# Recorded information:

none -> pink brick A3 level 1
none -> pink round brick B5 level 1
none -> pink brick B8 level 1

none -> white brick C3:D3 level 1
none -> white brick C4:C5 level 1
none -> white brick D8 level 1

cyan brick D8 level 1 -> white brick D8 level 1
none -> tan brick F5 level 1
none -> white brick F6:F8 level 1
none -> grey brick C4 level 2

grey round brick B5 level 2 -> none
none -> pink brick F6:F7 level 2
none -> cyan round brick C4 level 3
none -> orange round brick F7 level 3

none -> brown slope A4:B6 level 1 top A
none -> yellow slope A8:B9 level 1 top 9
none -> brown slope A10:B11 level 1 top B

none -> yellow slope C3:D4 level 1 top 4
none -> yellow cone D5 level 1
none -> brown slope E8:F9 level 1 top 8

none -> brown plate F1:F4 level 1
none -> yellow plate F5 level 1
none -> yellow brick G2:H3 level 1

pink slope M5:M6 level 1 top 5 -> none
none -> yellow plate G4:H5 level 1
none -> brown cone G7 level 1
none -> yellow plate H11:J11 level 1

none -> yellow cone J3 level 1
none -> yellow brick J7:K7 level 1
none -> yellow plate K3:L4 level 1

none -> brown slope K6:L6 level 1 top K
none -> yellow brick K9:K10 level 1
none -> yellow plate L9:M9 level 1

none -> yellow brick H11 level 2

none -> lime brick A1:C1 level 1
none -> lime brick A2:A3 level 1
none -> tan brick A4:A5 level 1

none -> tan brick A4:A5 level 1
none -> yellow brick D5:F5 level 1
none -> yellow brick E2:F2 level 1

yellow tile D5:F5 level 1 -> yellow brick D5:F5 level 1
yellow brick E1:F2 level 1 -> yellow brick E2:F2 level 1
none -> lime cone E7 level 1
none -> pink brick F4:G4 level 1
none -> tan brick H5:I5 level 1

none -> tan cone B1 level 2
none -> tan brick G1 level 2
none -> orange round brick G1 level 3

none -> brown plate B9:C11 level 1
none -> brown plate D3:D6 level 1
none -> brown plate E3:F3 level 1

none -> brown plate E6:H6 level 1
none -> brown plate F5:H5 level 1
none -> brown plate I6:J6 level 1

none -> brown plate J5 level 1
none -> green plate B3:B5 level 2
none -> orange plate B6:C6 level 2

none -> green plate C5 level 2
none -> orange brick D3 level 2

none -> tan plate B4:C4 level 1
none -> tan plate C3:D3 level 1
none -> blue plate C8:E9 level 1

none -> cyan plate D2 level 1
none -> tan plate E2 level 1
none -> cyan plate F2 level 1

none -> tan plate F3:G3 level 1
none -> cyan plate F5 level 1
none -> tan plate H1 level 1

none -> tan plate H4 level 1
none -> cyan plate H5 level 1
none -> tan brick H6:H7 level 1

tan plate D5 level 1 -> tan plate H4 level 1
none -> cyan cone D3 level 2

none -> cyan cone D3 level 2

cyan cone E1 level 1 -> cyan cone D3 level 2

# Instructions for the task:
A verbatim transcription is needed of the lines above, starting at the line with "none -> grey brick C4 level 2" and ending at the line with "none -> yellow plate K3:L4 level 1", both included, and of nothing else.

# Solution for this problem:
none -> grey brick C4 level 2

grey round brick B5 level 2 -> none
none -> pink brick F6:F7 level 2
none -> cyan round brick C4 level 3
none -> orange round brick F7 level 3

none -> brown slope A4:B6 level 1 top A
none -> yellow slope A8:B9 level 1 top 9
none -> brown slope A10:B11 level 1 top B

none -> yellow slope C3:D4 level 1 top 4
none -> yellow cone D5 level 1
none -> brown slope E8:F9 level 1 top 8

none -> brown plate F1:F4 level 1
none -> yellow plate F5 level 1
none -> yellow brick G2:H3 level 1

pink slope M5:M6 level 1 top 5 -> none
none -> yellow plate G4:H5 level 1
none -> brown cone G7 level 1
none -> yellow plate H11:J11 level 1

none -> yellow cone J3 level 1
none -> yellow brick J7:K7 level 1
none -> yellow plate K3:L4 level 1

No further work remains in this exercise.